▶ WORK REQUEST:
Would you repeat the listing below verbatim and drop the images?

▶ AVAILABLE RECORDS:

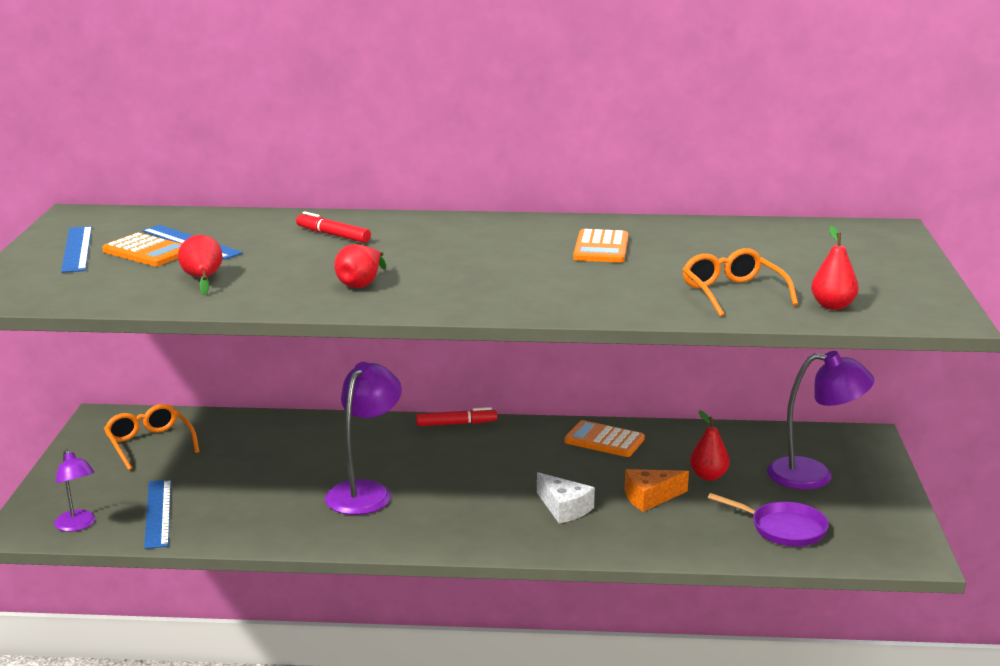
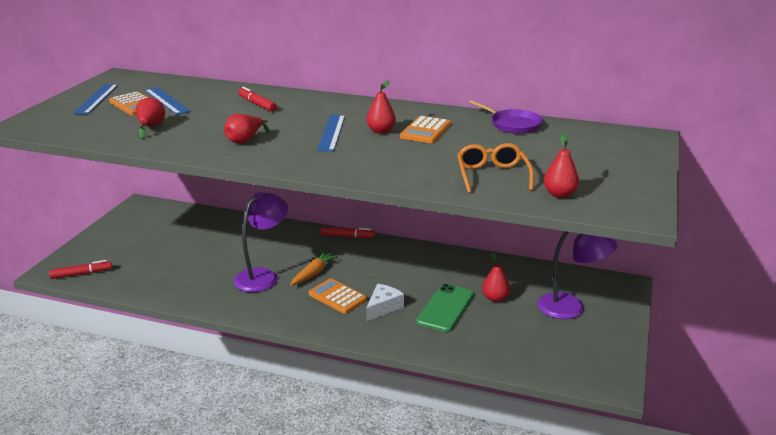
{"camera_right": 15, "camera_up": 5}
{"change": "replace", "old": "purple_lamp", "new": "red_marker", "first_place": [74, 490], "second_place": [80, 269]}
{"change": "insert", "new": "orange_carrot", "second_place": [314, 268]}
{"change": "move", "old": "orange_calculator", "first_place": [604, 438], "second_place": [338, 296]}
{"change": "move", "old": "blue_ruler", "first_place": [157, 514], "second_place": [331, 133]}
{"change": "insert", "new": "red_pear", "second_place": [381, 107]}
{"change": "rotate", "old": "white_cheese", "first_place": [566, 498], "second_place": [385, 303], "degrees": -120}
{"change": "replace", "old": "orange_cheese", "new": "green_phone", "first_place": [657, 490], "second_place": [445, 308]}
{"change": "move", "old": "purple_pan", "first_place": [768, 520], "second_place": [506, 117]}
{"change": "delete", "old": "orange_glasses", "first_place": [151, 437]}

▶ RESULT:
{"camera_right": 15, "camera_up": 5}
{"change": "replace", "old": "purple_lamp", "new": "red_marker", "first_place": [74, 490], "second_place": [80, 269]}
{"change": "insert", "new": "orange_carrot", "second_place": [314, 268]}
{"change": "move", "old": "orange_calculator", "first_place": [604, 438], "second_place": [338, 296]}
{"change": "move", "old": "blue_ruler", "first_place": [157, 514], "second_place": [331, 133]}
{"change": "insert", "new": "red_pear", "second_place": [381, 107]}
{"change": "rotate", "old": "white_cheese", "first_place": [566, 498], "second_place": [385, 303], "degrees": -120}
{"change": "replace", "old": "orange_cheese", "new": "green_phone", "first_place": [657, 490], "second_place": [445, 308]}
{"change": "move", "old": "purple_pan", "first_place": [768, 520], "second_place": [506, 117]}
{"change": "delete", "old": "orange_glasses", "first_place": [151, 437]}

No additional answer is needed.